Work required: Match on the string "plus" in the entries below and return every matching line.

Data shown:

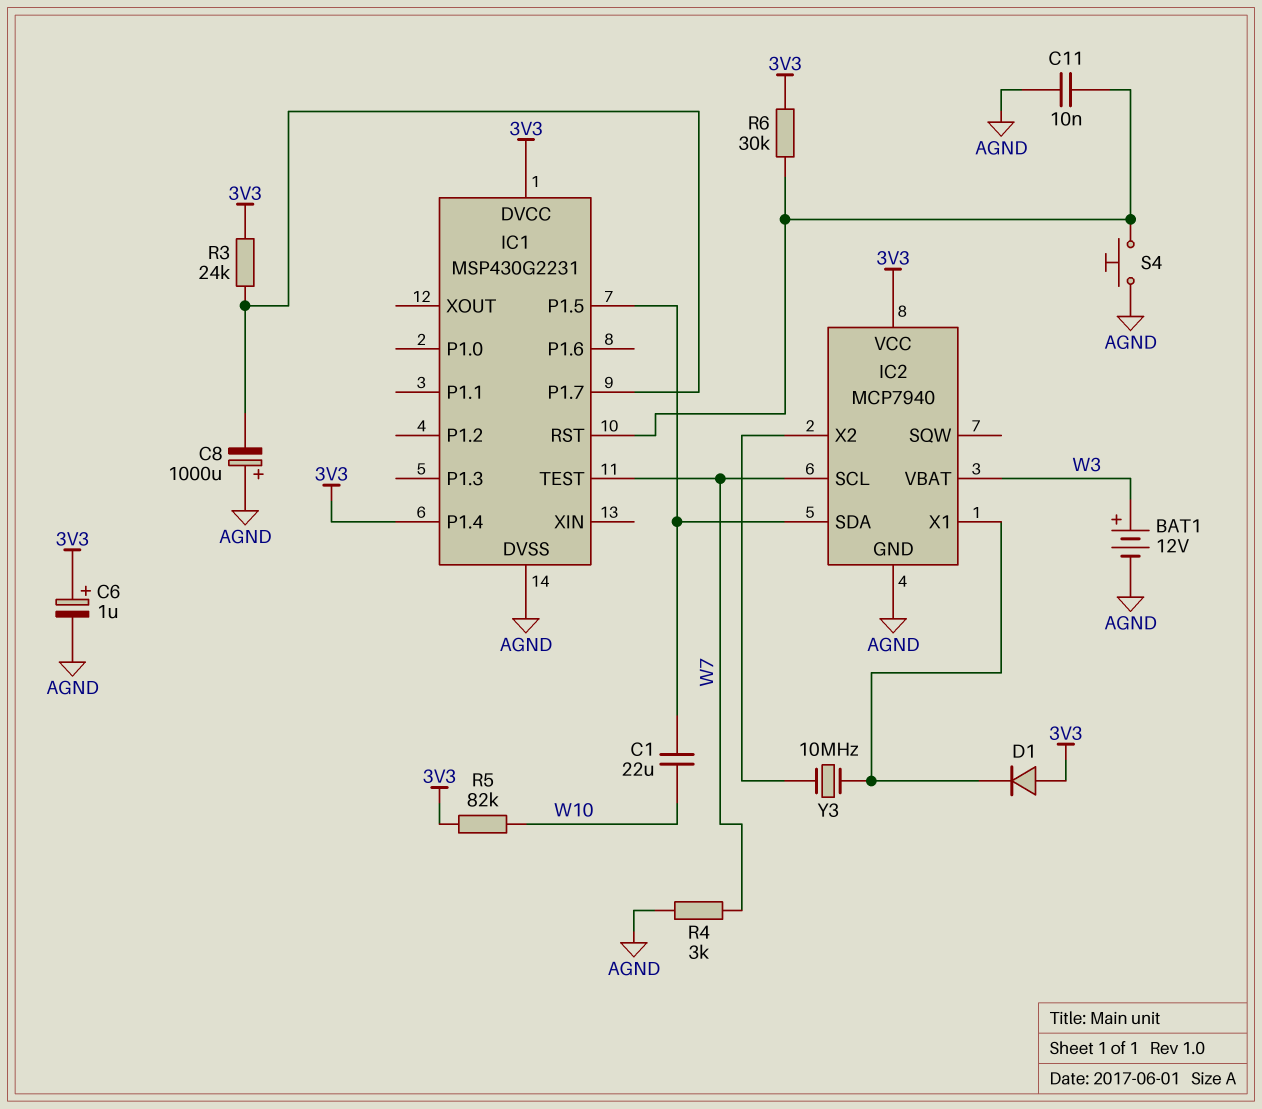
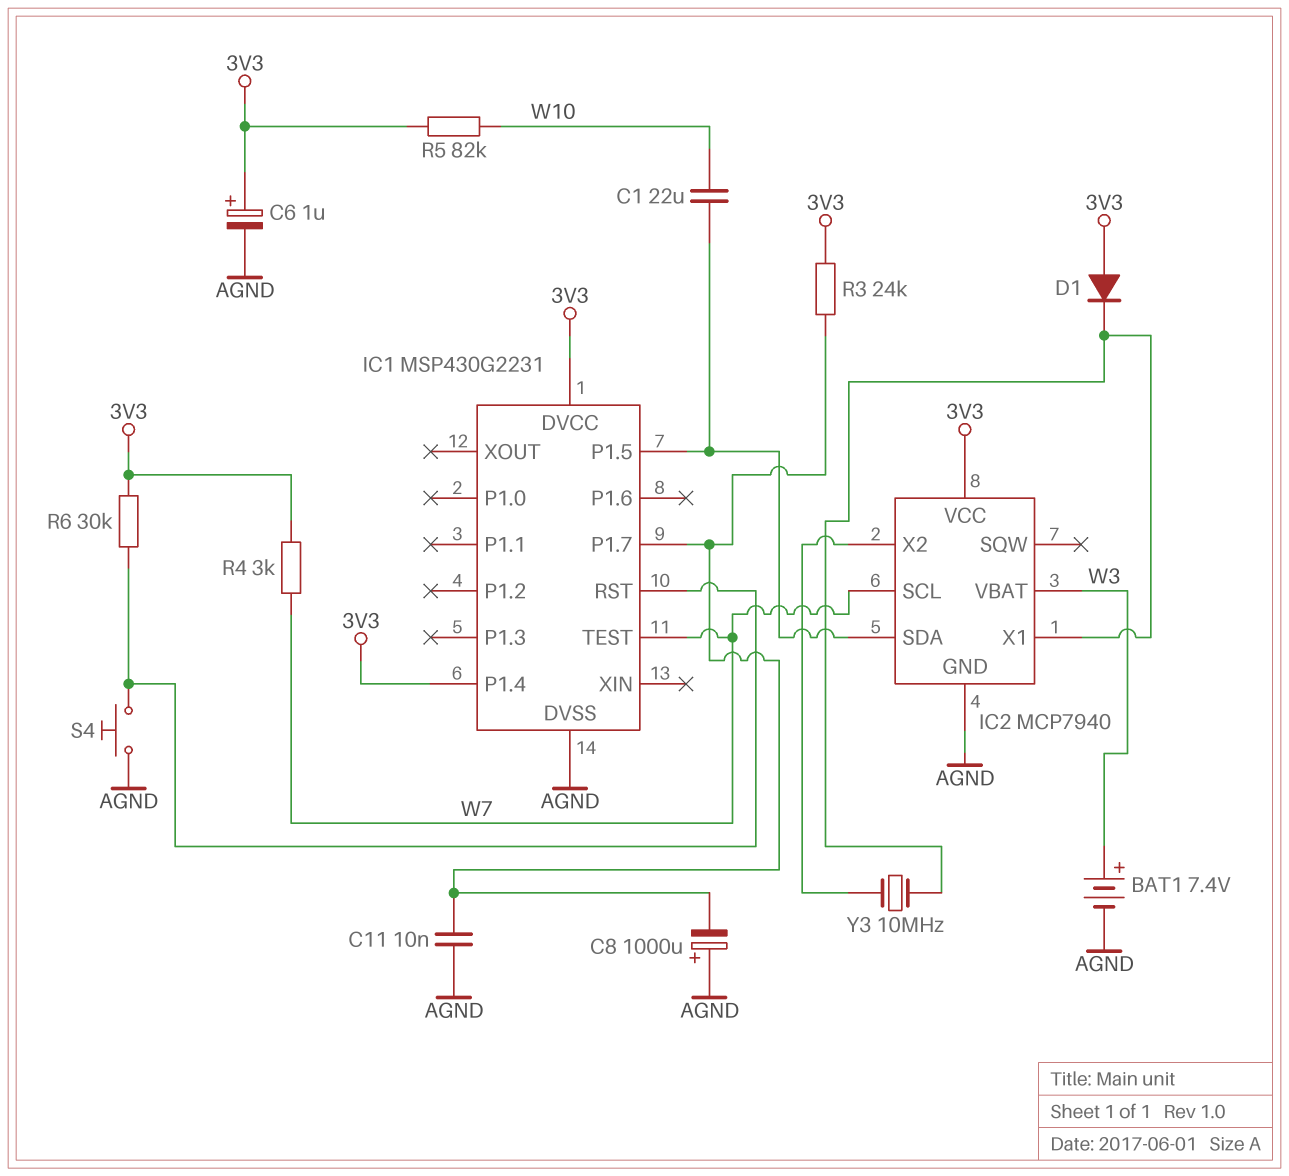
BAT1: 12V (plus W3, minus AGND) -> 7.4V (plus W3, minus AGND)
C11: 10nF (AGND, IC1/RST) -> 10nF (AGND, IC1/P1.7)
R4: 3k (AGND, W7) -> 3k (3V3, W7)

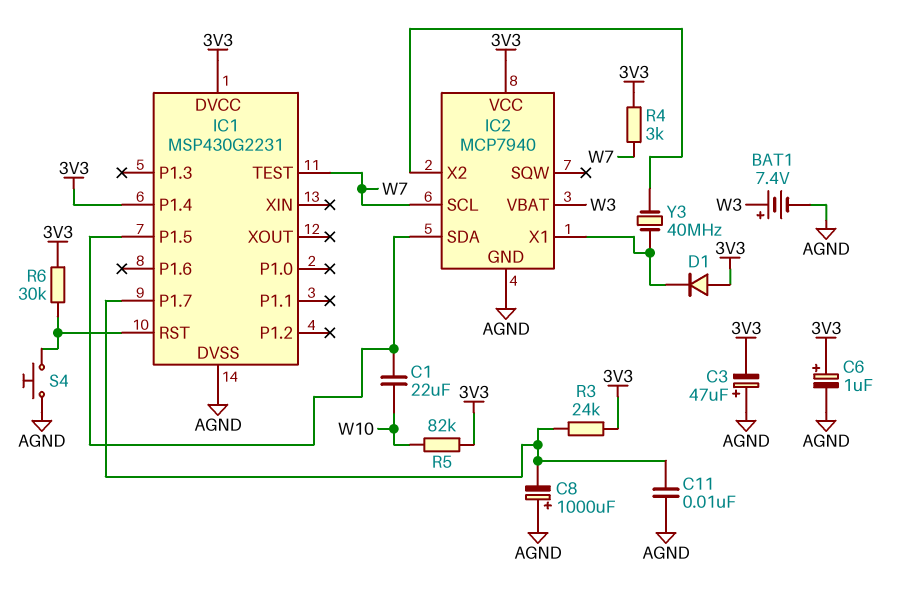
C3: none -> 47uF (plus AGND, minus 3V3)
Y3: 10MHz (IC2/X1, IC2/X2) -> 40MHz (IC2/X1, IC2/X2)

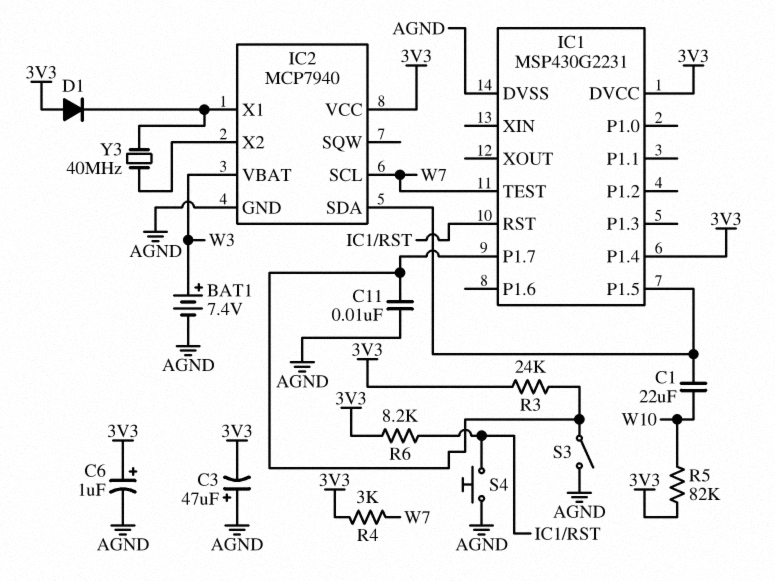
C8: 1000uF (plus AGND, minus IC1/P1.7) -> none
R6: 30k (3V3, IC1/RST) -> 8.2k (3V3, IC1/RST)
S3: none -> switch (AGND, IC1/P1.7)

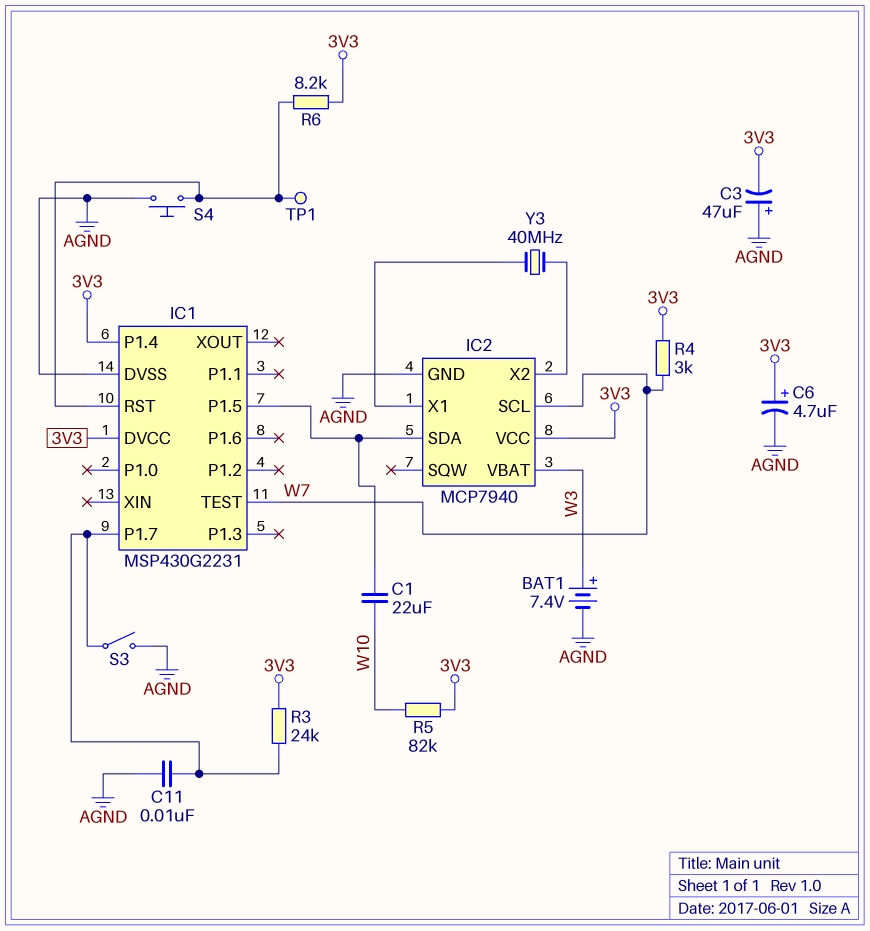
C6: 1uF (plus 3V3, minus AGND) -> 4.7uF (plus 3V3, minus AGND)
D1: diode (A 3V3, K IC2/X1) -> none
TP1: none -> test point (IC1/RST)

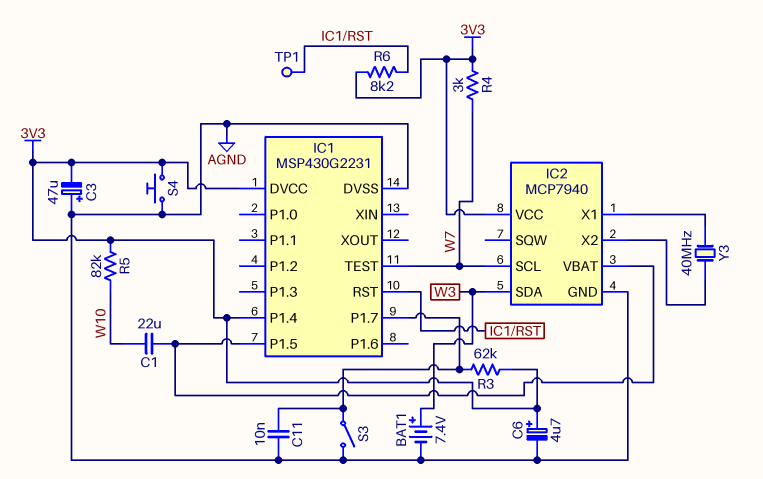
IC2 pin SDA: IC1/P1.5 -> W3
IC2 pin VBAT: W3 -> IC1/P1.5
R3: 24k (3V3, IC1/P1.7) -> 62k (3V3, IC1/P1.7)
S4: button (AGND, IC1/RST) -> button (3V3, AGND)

Exercise solution:
BAT1: 12V (plus W3, minus AGND) -> 7.4V (plus W3, minus AGND)
C3: none -> 47uF (plus AGND, minus 3V3)
C8: 1000uF (plus AGND, minus IC1/P1.7) -> none
C6: 1uF (plus 3V3, minus AGND) -> 4.7uF (plus 3V3, minus AGND)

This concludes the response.